### Work required
Please find each line below that contains the string "calc" and copy it out. Case counts.
════════════════════
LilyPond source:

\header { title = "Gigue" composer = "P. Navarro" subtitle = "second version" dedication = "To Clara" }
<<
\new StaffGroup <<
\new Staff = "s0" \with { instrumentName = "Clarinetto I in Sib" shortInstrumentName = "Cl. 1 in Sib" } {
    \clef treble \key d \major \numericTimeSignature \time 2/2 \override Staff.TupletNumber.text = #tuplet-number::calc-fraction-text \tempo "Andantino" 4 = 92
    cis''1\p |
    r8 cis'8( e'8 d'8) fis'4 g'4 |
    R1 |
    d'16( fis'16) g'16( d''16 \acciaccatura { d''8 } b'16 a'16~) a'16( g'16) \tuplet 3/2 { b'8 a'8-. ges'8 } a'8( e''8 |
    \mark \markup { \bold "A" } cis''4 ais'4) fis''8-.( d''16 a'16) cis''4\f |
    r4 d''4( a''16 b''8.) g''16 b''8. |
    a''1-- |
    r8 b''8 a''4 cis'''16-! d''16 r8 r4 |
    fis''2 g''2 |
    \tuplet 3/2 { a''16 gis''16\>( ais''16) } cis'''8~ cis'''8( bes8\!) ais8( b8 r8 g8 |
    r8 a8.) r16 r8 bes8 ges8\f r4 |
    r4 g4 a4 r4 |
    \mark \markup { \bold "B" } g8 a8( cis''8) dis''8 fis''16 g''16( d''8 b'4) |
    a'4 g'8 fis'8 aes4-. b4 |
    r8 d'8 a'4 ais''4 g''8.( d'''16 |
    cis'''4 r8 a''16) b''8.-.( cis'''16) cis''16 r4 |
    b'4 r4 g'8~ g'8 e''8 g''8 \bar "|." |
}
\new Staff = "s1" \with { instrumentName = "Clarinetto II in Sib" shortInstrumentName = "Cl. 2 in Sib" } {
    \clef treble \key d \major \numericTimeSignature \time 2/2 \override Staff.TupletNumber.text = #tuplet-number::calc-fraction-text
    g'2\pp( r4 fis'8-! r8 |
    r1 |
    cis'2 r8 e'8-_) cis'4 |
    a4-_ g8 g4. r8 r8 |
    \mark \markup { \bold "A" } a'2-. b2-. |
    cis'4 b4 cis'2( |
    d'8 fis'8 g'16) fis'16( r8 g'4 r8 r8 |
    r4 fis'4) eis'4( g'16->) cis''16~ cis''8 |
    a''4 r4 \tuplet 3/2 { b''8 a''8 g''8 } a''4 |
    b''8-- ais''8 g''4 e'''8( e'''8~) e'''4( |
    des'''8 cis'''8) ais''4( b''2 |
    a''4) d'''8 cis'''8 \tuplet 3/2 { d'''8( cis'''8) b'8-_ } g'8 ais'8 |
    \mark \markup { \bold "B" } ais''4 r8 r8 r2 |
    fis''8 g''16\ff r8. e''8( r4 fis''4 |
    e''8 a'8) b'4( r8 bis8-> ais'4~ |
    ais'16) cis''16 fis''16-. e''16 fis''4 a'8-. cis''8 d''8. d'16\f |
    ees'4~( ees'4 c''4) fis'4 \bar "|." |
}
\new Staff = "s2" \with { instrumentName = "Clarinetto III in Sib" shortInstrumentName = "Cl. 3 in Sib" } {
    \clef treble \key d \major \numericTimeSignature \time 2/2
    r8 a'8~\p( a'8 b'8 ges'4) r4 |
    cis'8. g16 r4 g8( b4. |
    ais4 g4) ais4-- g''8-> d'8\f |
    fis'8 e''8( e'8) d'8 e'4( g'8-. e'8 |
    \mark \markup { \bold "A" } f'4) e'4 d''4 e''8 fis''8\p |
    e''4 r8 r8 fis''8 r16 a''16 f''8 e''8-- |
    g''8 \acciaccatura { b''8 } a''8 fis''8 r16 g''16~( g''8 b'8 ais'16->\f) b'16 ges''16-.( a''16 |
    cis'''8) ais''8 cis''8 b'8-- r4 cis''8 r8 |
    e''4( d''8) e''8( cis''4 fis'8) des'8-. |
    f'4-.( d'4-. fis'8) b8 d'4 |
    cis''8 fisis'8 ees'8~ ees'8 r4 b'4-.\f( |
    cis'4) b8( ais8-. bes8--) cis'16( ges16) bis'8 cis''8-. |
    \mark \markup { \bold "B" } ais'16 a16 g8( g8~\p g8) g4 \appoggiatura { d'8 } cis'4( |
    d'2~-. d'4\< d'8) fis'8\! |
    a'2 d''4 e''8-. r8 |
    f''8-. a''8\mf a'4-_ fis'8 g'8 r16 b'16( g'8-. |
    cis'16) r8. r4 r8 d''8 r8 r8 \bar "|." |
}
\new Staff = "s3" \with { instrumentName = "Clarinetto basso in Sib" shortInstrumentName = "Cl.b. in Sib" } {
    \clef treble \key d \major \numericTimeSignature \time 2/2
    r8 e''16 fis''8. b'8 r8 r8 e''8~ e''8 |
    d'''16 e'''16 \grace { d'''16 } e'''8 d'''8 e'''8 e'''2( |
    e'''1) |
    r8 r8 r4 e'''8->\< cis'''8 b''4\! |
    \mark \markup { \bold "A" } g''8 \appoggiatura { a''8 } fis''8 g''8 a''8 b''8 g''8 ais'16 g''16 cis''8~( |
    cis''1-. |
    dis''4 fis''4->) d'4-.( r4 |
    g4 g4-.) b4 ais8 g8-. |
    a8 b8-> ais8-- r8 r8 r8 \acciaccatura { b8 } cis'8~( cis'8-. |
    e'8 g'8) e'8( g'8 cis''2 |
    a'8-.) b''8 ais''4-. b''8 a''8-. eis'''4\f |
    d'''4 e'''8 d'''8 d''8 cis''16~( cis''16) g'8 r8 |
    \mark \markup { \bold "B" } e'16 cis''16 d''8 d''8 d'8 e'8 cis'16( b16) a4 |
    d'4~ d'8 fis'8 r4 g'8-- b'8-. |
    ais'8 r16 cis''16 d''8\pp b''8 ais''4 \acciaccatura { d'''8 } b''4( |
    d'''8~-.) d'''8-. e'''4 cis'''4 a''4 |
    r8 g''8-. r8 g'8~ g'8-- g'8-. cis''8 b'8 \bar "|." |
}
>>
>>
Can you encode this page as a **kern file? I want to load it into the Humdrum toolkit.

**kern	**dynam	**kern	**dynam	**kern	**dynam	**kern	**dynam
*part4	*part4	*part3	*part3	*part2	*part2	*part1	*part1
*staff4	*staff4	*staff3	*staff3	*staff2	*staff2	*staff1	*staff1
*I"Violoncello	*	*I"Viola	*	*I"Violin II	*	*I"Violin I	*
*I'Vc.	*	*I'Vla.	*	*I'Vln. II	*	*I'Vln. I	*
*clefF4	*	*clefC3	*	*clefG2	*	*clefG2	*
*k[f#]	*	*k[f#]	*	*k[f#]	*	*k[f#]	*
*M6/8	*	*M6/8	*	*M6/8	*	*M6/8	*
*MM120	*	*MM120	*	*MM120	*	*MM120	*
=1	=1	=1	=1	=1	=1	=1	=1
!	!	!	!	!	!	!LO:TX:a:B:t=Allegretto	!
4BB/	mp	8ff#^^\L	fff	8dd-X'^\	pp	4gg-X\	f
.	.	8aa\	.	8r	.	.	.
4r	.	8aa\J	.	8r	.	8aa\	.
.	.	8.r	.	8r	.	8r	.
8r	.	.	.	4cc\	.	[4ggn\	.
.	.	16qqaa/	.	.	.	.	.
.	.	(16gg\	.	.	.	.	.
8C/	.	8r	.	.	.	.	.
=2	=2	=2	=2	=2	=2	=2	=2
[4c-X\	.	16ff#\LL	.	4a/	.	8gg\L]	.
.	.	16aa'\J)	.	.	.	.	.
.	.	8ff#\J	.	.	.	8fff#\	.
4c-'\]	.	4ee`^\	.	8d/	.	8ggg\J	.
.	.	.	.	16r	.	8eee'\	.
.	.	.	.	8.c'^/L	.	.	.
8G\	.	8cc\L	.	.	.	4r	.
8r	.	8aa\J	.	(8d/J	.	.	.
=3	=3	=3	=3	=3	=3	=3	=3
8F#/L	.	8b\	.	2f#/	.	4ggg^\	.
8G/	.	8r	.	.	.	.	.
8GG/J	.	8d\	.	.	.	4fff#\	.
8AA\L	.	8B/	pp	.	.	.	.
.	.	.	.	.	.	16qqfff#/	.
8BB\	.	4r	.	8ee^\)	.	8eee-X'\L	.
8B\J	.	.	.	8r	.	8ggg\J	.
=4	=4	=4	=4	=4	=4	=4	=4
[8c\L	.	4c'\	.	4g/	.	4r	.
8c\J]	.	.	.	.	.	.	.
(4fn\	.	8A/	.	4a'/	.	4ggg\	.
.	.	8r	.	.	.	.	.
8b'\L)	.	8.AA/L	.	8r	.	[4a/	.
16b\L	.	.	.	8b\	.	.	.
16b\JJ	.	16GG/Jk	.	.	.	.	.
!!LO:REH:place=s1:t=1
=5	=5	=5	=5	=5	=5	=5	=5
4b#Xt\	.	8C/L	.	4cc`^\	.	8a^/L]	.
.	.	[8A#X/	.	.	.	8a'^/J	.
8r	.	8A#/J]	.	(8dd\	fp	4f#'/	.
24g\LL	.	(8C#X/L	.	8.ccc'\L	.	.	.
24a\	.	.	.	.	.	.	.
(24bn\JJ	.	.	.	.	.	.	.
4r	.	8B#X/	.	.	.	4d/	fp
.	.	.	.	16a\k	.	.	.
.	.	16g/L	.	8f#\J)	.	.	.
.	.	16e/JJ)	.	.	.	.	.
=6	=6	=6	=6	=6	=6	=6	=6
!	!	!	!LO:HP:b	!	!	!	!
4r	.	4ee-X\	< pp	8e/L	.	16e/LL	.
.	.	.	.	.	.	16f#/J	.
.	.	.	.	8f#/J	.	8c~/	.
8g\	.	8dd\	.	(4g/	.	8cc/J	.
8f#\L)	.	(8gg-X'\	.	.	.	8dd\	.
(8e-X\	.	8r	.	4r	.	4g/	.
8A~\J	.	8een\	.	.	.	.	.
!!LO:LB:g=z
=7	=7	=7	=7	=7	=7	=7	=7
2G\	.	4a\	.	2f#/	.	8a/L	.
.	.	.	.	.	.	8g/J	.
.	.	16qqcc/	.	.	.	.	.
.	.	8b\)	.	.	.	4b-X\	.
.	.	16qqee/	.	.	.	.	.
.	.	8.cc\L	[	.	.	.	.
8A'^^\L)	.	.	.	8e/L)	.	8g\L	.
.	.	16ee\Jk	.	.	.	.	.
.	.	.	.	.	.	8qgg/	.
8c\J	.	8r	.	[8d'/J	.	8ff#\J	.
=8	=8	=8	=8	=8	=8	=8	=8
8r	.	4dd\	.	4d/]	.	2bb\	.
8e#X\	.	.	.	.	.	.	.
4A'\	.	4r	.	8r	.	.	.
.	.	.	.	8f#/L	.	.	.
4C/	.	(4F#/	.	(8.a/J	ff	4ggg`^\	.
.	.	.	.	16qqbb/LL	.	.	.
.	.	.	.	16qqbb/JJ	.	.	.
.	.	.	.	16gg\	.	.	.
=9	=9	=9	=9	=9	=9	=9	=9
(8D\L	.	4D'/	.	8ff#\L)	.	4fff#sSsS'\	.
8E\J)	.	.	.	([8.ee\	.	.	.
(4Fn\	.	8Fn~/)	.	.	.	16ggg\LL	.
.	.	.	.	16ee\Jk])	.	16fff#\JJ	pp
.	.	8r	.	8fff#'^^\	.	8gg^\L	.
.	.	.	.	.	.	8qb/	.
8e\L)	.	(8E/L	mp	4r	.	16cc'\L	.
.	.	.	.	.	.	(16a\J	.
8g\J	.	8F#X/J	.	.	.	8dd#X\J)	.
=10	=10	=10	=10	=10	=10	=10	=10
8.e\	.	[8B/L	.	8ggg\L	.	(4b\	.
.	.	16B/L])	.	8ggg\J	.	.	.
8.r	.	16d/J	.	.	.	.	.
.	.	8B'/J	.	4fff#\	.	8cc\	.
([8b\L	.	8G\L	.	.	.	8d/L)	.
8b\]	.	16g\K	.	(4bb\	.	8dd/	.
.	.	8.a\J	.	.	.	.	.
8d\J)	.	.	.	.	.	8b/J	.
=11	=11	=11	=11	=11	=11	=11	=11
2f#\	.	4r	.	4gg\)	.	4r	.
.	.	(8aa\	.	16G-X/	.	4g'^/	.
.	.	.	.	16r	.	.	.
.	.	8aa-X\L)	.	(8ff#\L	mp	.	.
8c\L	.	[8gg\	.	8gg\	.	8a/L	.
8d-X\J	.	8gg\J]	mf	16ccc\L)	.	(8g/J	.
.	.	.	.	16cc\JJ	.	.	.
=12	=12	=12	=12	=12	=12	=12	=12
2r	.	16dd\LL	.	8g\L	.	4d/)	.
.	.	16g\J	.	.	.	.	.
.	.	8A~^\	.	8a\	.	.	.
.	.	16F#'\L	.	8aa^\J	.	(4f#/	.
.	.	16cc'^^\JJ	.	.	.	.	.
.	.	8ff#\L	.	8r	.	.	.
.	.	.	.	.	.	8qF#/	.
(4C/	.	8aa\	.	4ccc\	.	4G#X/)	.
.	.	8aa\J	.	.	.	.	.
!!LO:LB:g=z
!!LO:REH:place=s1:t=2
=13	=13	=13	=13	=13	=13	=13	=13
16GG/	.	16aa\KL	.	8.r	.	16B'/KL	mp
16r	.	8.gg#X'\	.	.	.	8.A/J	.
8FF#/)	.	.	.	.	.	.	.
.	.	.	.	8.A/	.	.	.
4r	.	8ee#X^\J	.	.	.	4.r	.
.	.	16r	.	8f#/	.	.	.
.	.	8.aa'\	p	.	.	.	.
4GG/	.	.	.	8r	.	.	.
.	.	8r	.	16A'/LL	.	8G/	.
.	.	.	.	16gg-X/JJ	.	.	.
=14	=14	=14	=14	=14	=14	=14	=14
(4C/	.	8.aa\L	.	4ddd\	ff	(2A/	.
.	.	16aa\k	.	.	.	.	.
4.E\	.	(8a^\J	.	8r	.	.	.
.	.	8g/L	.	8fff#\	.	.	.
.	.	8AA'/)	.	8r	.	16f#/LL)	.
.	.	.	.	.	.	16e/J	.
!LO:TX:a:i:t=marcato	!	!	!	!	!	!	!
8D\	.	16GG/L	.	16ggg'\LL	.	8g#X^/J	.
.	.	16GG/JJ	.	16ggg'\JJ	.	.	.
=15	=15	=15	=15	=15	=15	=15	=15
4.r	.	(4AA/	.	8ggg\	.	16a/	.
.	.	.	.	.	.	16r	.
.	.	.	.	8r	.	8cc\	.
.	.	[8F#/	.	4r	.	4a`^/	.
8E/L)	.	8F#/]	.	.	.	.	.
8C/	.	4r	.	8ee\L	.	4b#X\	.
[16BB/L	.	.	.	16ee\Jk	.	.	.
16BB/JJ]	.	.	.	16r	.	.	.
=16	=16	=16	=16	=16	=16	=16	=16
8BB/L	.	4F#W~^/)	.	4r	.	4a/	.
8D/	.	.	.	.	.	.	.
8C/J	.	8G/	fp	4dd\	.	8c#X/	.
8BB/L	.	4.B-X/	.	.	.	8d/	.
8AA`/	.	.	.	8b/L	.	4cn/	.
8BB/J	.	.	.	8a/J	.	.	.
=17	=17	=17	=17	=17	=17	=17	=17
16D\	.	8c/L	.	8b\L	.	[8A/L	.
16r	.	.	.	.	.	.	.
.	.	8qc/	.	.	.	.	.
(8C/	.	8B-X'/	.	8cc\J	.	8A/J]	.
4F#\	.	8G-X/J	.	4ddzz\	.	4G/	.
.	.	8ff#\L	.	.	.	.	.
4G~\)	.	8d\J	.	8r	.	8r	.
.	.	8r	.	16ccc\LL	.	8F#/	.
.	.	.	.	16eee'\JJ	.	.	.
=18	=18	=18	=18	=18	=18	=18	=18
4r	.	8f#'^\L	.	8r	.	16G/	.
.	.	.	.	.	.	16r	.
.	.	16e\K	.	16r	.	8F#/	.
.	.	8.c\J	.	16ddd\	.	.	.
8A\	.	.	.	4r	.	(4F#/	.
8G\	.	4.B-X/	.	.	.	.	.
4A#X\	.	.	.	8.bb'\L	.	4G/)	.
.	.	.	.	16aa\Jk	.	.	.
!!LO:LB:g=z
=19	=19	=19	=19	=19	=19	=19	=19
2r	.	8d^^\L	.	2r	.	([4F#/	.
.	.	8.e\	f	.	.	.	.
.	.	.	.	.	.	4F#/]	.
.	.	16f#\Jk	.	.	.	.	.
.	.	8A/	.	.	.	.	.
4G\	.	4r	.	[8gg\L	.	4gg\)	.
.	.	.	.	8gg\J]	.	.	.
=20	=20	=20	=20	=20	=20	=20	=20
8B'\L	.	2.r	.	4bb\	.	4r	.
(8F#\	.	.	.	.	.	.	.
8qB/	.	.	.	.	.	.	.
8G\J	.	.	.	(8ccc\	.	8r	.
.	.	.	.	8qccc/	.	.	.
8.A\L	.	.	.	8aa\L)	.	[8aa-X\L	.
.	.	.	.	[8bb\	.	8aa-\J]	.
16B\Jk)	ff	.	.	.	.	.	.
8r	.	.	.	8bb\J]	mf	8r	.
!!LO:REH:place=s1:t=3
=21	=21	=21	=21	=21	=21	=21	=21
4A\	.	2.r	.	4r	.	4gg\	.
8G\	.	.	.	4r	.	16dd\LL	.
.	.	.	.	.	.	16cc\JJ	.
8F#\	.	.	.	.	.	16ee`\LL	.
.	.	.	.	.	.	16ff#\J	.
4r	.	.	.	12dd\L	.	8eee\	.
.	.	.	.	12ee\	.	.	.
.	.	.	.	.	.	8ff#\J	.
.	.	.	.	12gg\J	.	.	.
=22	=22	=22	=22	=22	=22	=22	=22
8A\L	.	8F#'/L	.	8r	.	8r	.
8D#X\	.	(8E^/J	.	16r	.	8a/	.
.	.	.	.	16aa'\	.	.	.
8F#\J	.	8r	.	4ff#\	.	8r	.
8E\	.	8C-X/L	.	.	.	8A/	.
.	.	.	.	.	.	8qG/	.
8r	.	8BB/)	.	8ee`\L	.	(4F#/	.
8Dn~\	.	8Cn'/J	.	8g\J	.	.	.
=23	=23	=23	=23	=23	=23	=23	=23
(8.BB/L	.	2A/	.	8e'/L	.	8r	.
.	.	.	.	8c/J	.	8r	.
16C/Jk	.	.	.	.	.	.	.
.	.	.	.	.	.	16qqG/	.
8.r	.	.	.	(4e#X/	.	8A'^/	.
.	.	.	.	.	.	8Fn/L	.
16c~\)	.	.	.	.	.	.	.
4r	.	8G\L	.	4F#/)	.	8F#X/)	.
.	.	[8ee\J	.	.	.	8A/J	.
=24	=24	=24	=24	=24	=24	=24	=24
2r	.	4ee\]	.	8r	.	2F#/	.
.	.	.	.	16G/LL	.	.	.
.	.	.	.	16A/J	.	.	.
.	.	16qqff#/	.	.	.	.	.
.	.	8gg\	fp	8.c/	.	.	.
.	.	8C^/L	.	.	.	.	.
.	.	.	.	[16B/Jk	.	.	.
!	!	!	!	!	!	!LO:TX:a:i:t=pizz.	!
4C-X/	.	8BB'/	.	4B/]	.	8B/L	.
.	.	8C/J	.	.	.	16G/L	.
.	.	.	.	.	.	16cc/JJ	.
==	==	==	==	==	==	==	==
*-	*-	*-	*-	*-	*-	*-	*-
════════════════════
### Exercise answer
    \clef treble \key d \major \numericTimeSignature \time 2/2 \override Staff.TupletNumber.text = #tuplet-number::calc-fraction-text \tempo "Andantino" 4 = 92
    \clef treble \key d \major \numericTimeSignature \time 2/2 \override Staff.TupletNumber.text = #tuplet-number::calc-fraction-text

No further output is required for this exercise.